*PROVIDED RECORDS:*
□ □ □ □ □ □ □
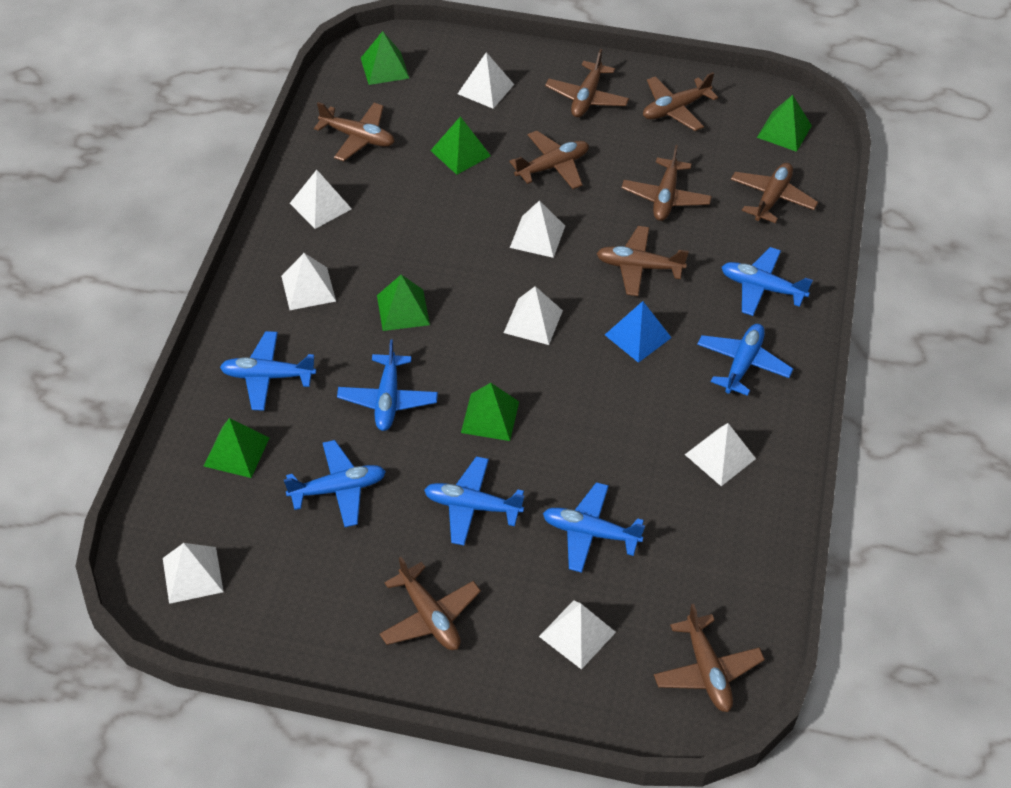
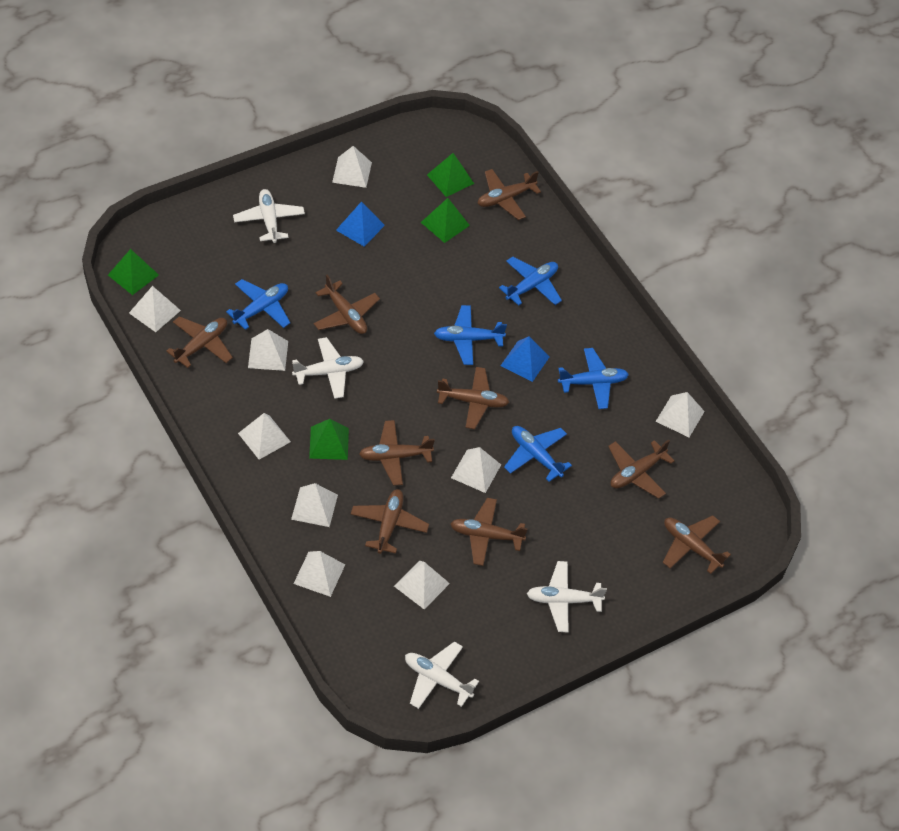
blue plane: 7 -> 5
blue pyramid: 1 -> 2
green pyramid: 6 -> 4
white plane: 0 -> 4
white pyramid: 8 -> 9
□ □ □ □ □ □ □
*TASK TO CARRY OUT:* Your answer must be the line containing "green pyramid: 6 -> 4" and every line after it through the end of the records above, reproduced exactly and alone.

*FINISHED TASK:*
green pyramid: 6 -> 4
white plane: 0 -> 4
white pyramid: 8 -> 9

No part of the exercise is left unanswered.